Start of Extracted entries

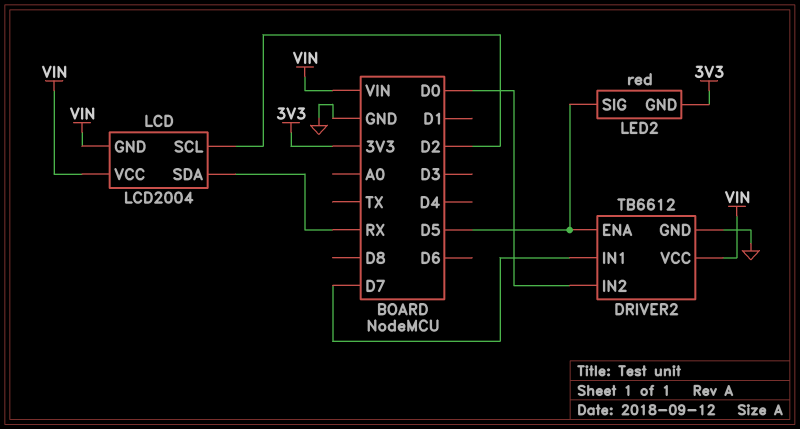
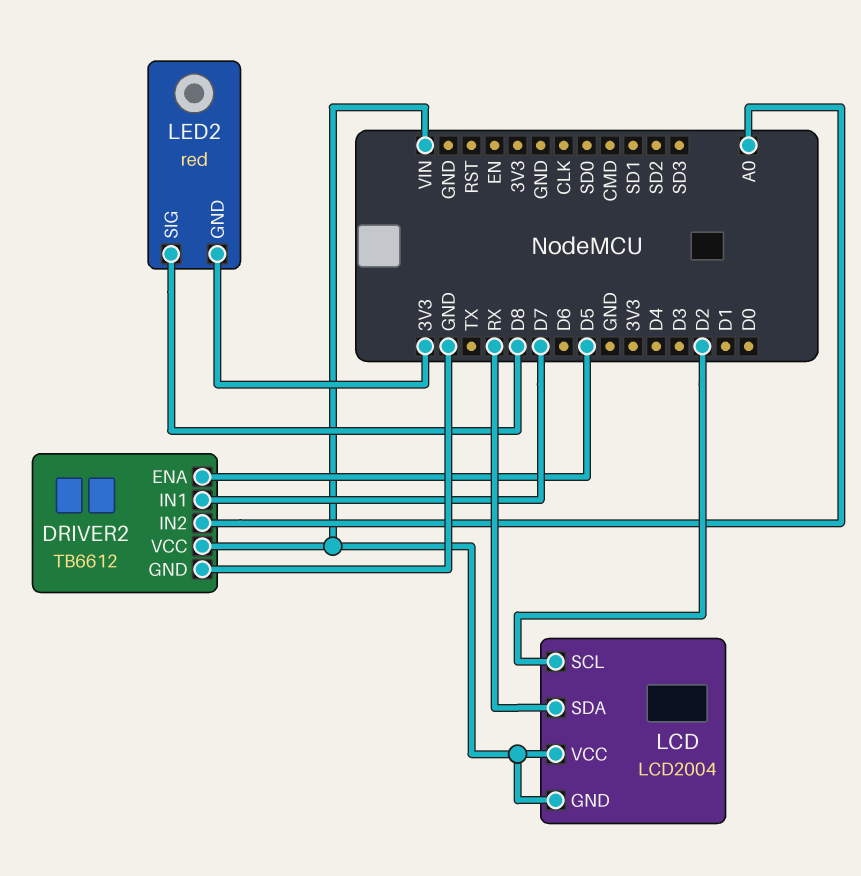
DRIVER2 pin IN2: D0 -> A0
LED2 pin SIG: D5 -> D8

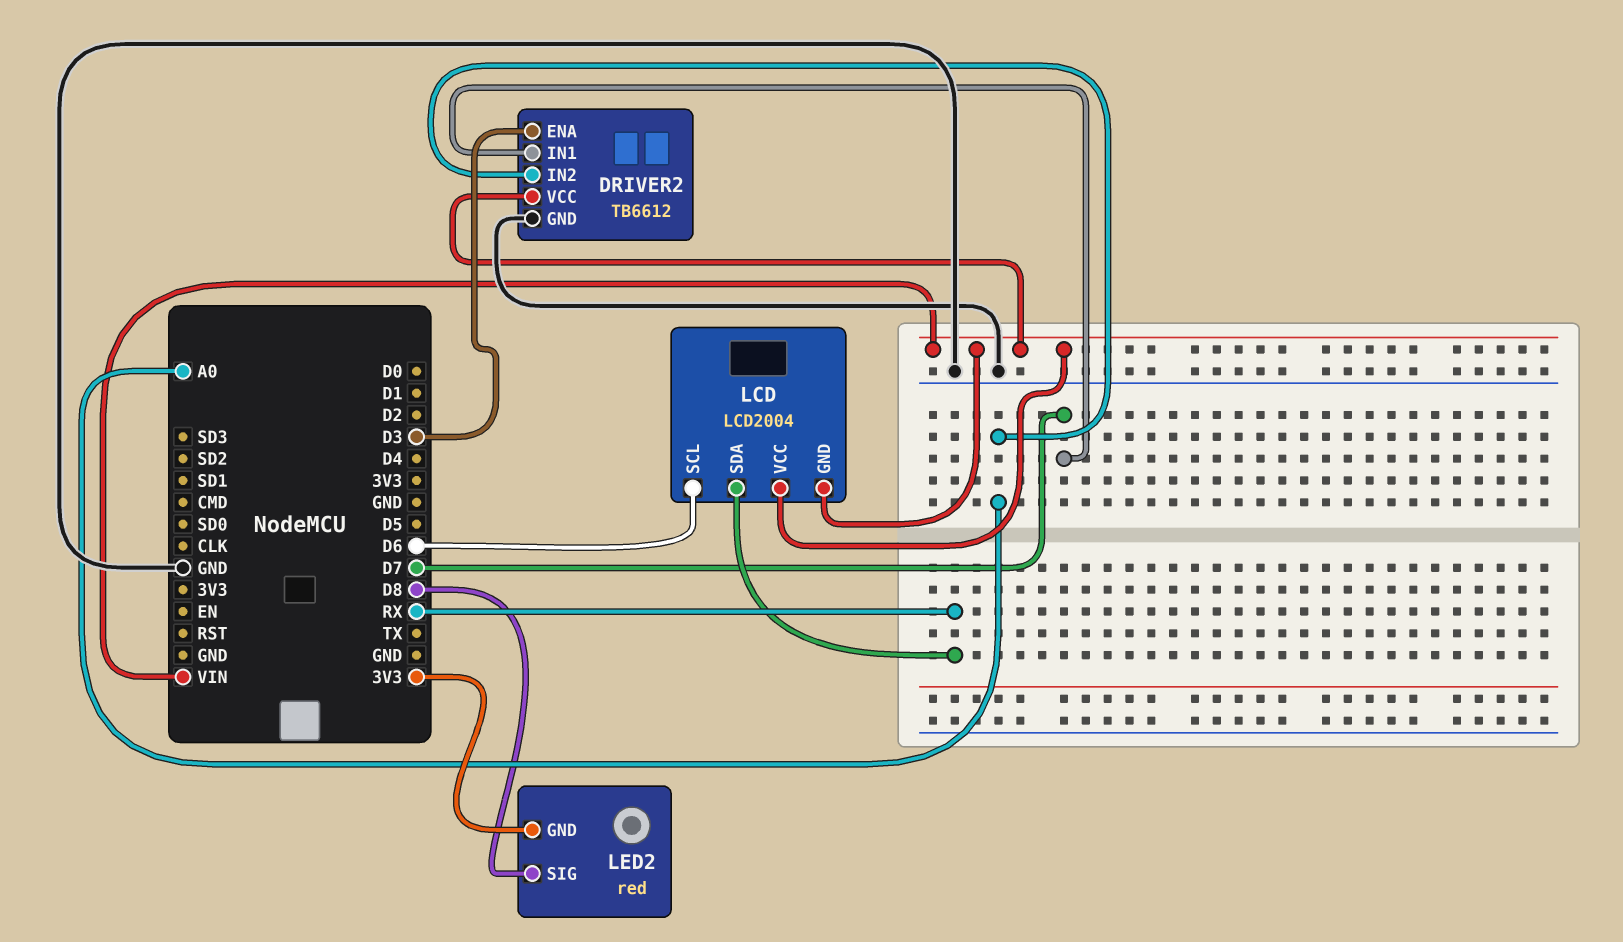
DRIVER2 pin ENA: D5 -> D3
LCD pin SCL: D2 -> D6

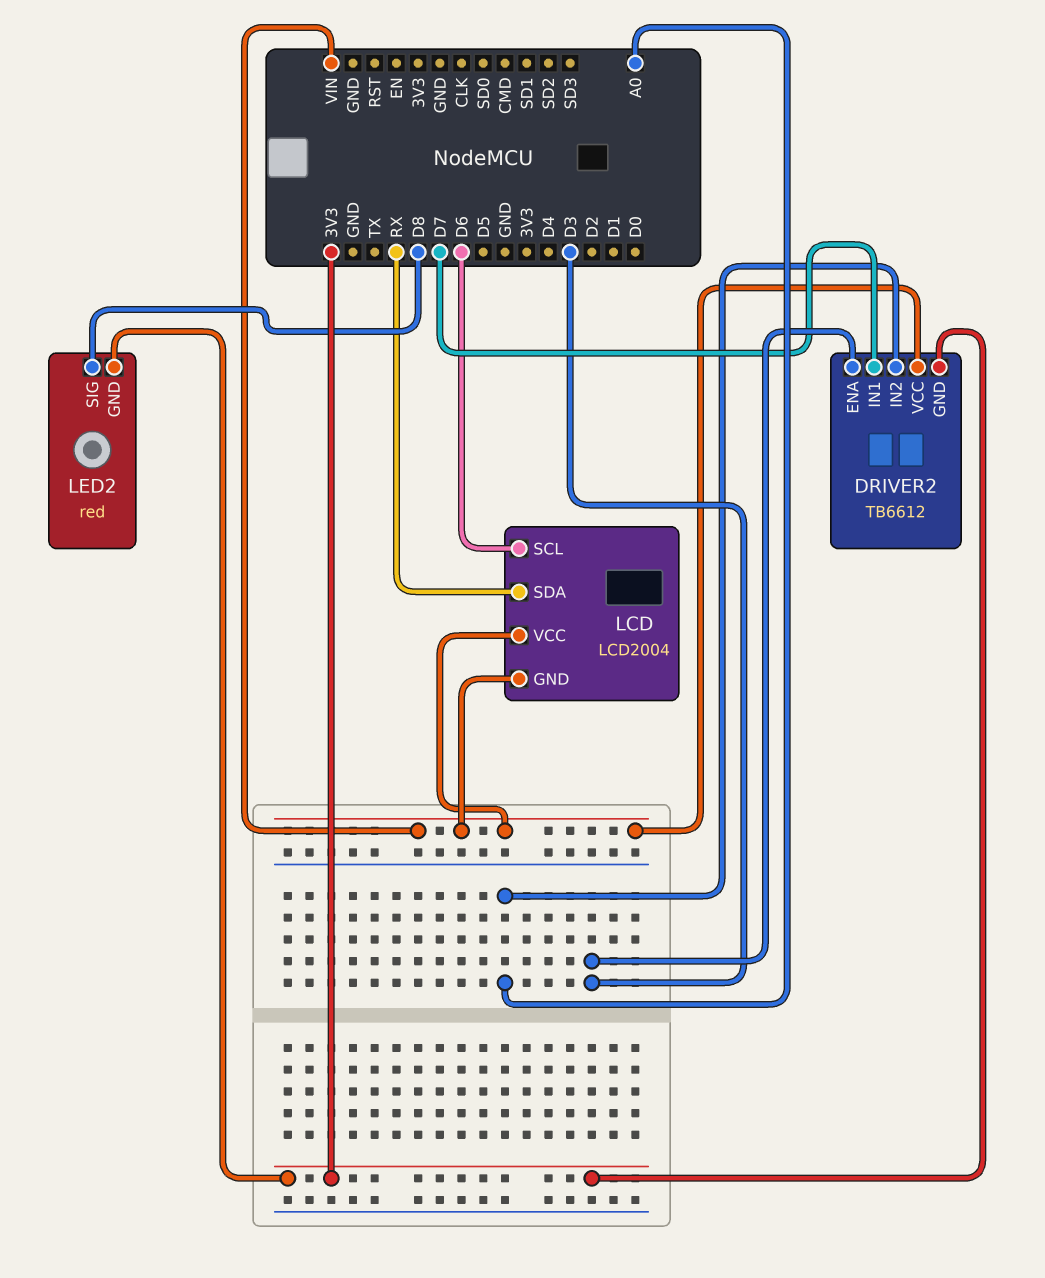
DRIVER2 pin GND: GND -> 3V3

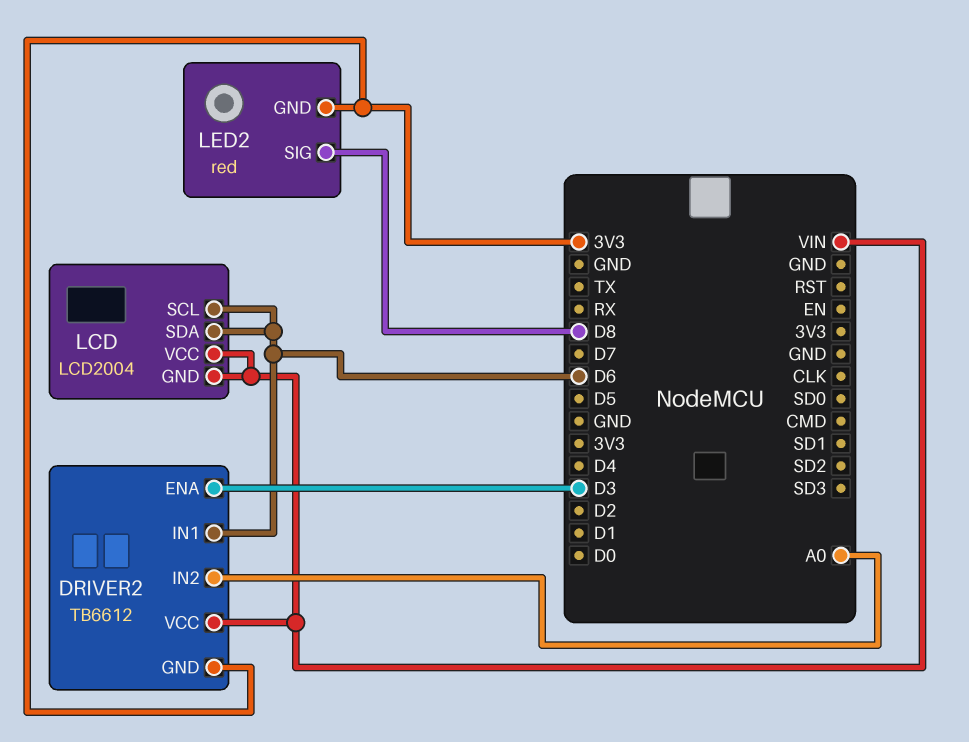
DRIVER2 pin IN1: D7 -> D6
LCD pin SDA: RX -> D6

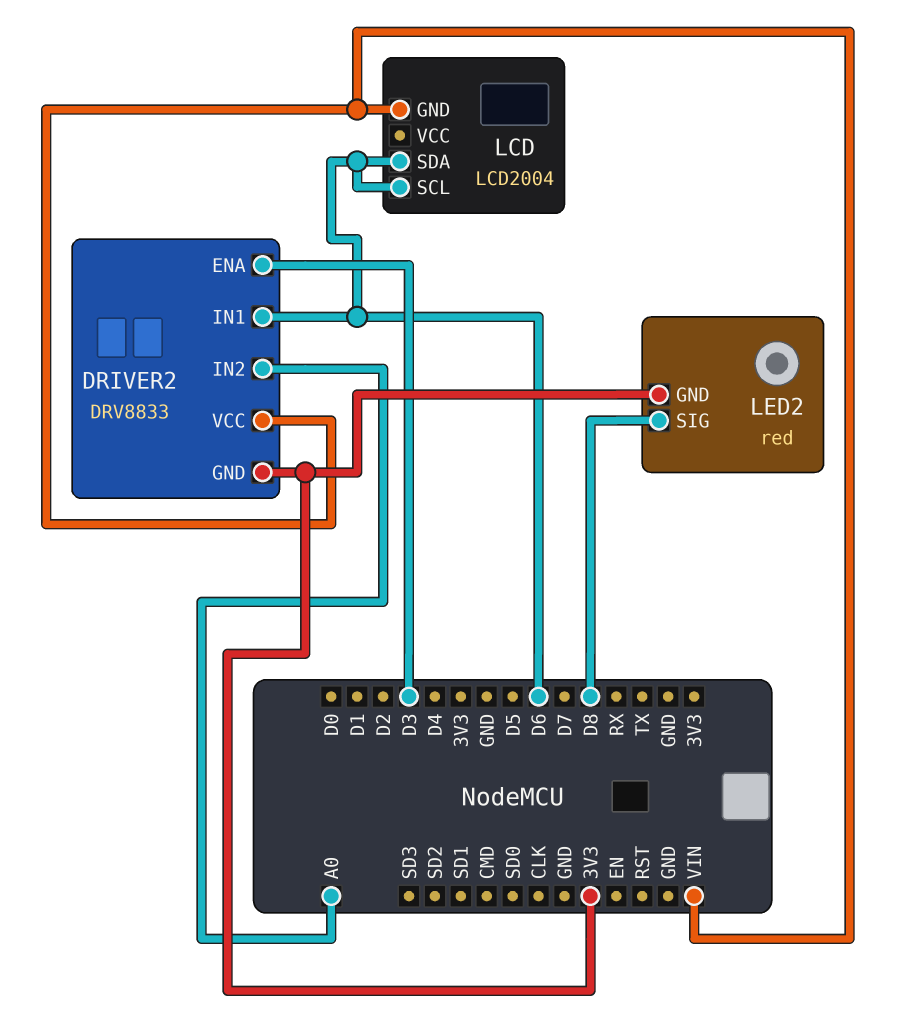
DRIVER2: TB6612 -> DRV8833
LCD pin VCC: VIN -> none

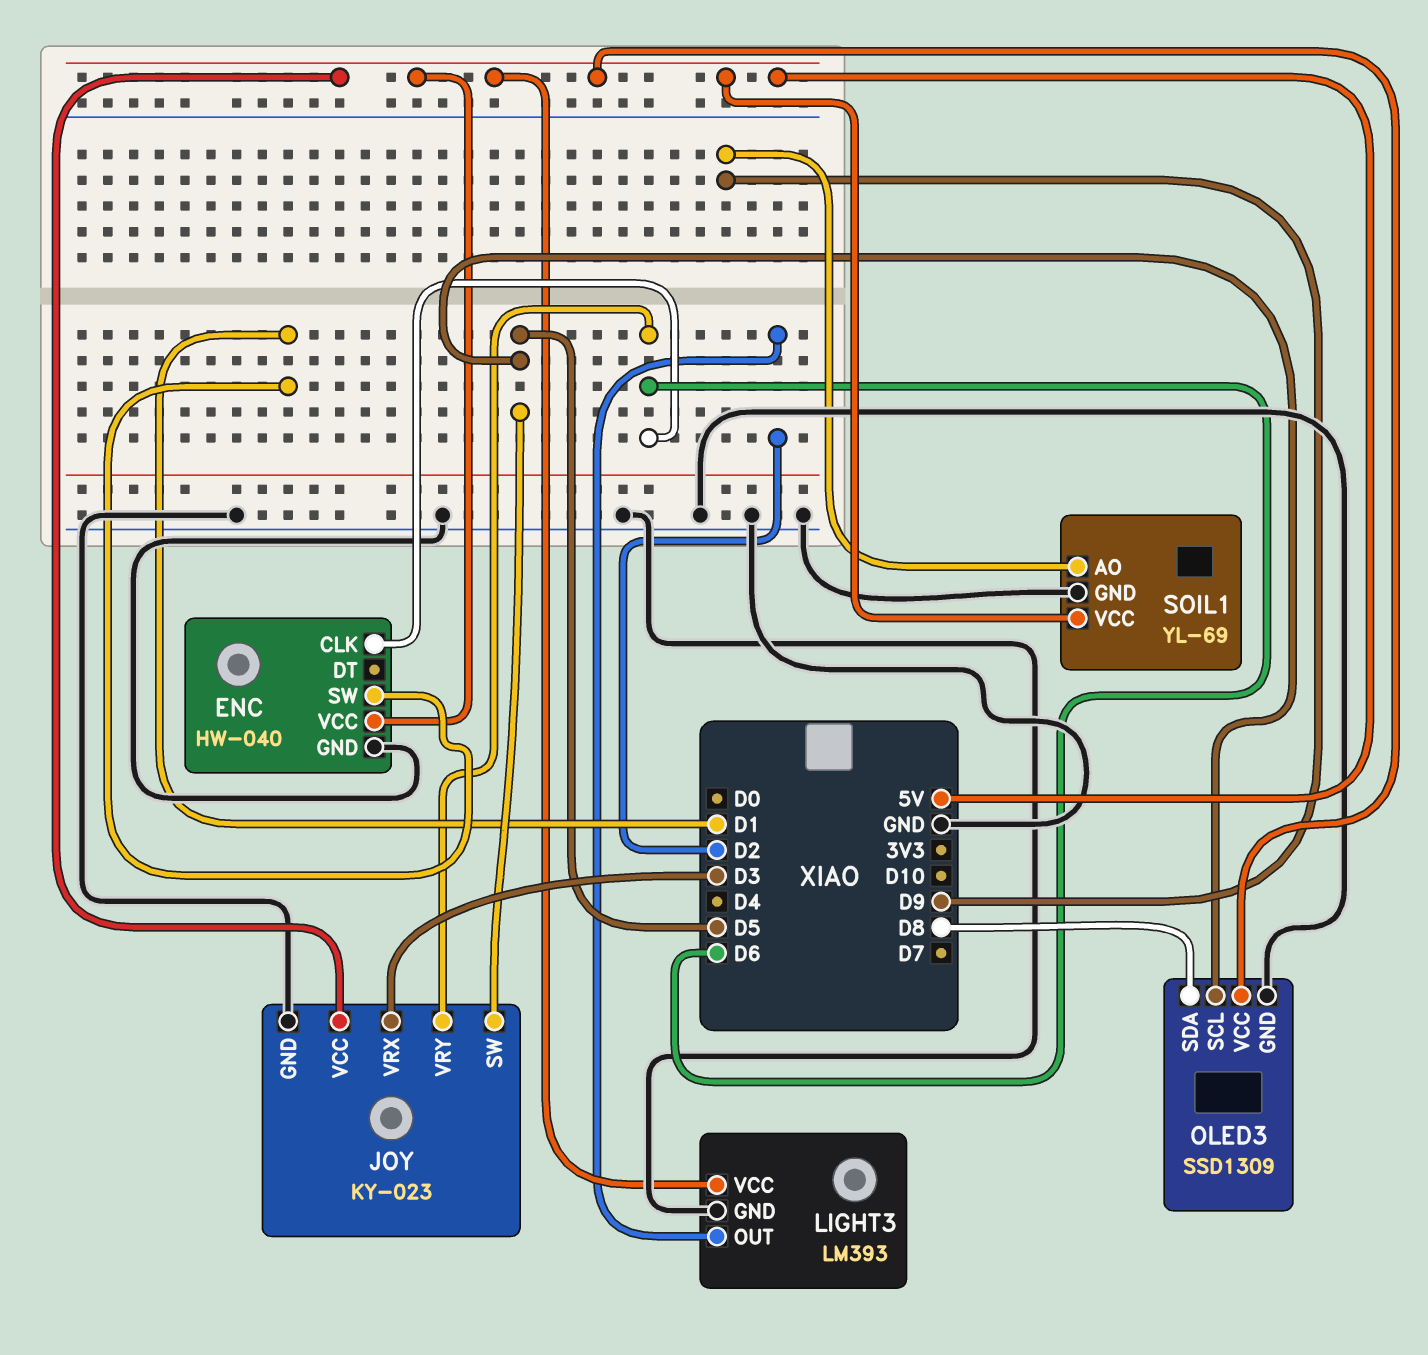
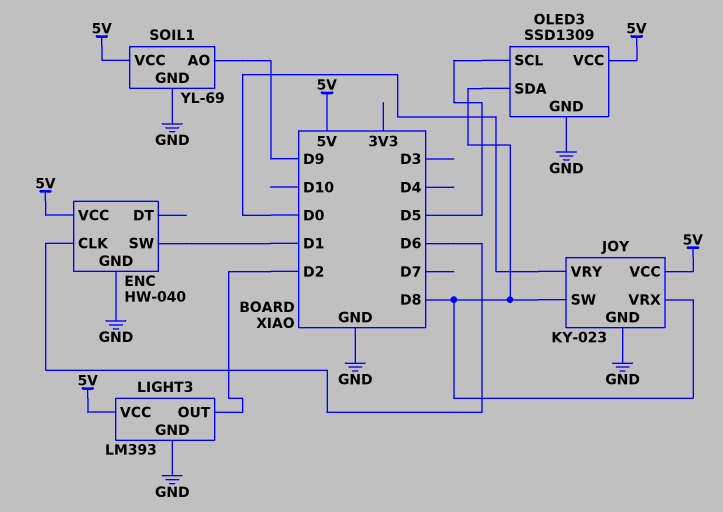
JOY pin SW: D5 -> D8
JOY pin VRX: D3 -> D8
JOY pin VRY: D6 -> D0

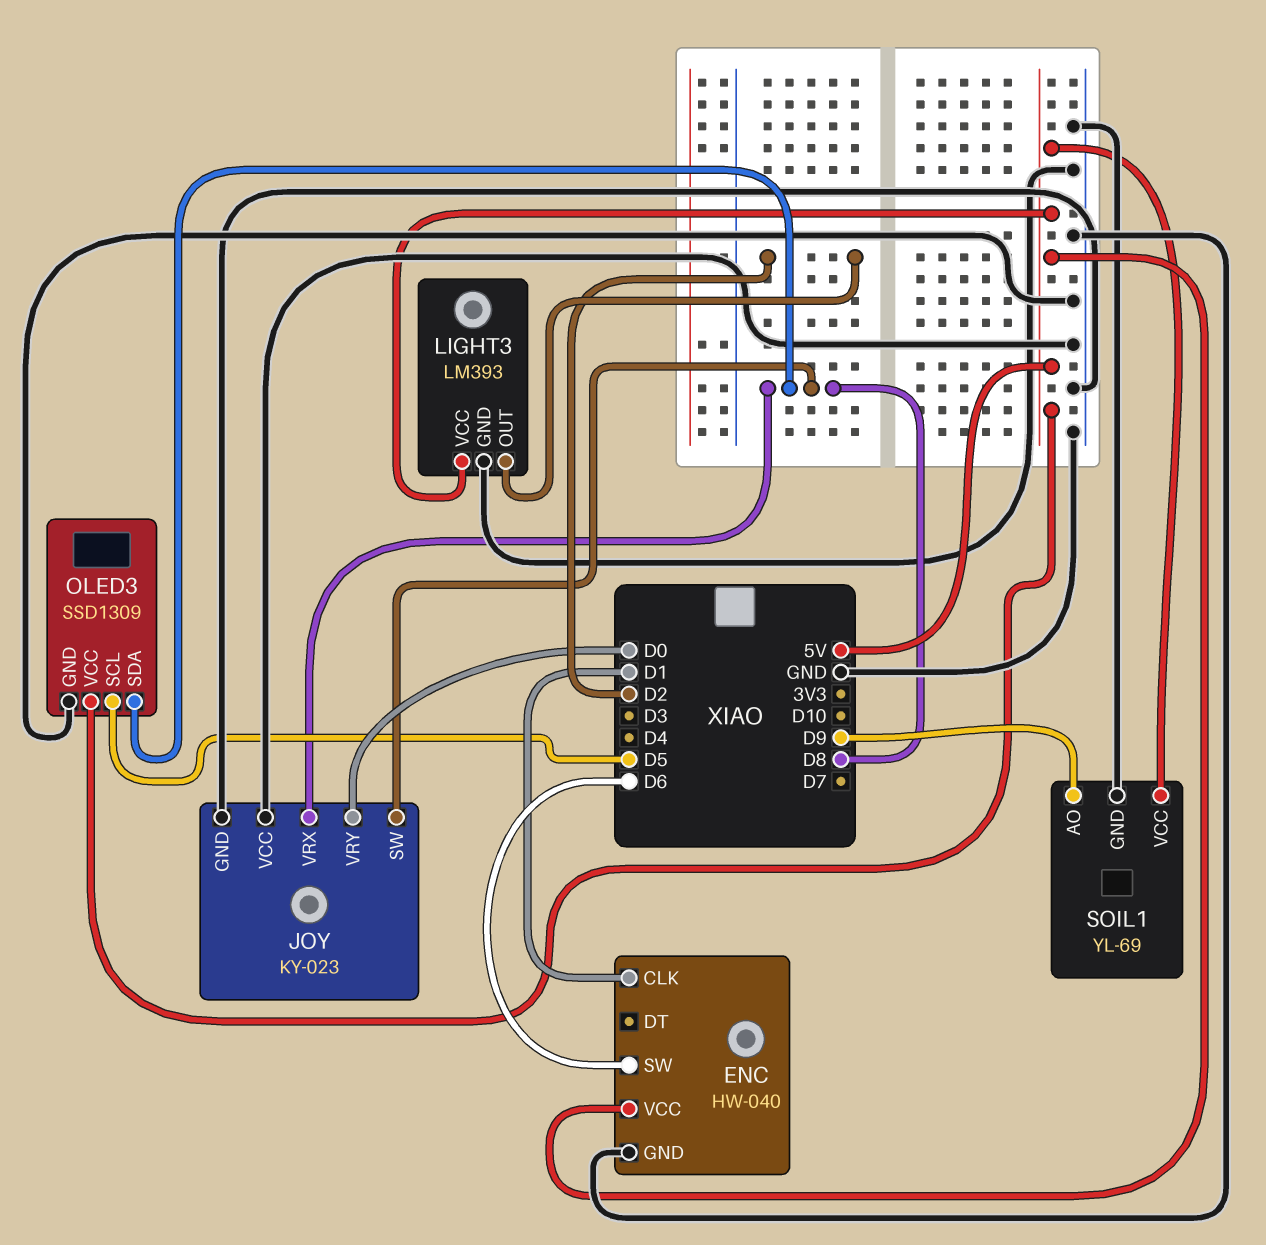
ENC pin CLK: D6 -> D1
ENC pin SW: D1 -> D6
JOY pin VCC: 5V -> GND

End of Extracted entries

> _Task description_
When you transcribe the entries above, keep every word exact and leave out the pictures.

> _Exercise answer_
DRIVER2 pin IN2: D0 -> A0
LED2 pin SIG: D5 -> D8

DRIVER2 pin ENA: D5 -> D3
LCD pin SCL: D2 -> D6

DRIVER2 pin GND: GND -> 3V3

DRIVER2 pin IN1: D7 -> D6
LCD pin SDA: RX -> D6

DRIVER2: TB6612 -> DRV8833
LCD pin VCC: VIN -> none

JOY pin SW: D5 -> D8
JOY pin VRX: D3 -> D8
JOY pin VRY: D6 -> D0

ENC pin CLK: D6 -> D1
ENC pin SW: D1 -> D6
JOY pin VCC: 5V -> GND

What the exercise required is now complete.